Entries shown:
'''

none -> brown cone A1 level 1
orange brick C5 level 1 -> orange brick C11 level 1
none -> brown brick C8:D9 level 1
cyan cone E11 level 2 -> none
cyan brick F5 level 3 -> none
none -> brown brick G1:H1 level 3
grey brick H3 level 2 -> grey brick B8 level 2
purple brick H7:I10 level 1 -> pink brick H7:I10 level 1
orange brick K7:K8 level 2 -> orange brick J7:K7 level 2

'''
'''

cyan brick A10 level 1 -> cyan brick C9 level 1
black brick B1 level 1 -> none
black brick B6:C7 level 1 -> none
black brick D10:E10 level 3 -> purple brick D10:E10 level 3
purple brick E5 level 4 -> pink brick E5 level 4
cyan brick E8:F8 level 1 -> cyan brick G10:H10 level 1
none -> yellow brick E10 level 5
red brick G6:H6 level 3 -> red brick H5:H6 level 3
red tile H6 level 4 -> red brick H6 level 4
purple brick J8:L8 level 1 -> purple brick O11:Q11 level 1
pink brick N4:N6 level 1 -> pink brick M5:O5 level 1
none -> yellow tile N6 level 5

'''

Please copy the lines above from the line with "cyan cone E11 level 2 -> none" up to and including the line with "orange brick K7:K8", exactly as written and with nothing else.

cyan cone E11 level 2 -> none
cyan brick F5 level 3 -> none
none -> brown brick G1:H1 level 3
grey brick H3 level 2 -> grey brick B8 level 2
purple brick H7:I10 level 1 -> pink brick H7:I10 level 1
orange brick K7:K8 level 2 -> orange brick J7:K7 level 2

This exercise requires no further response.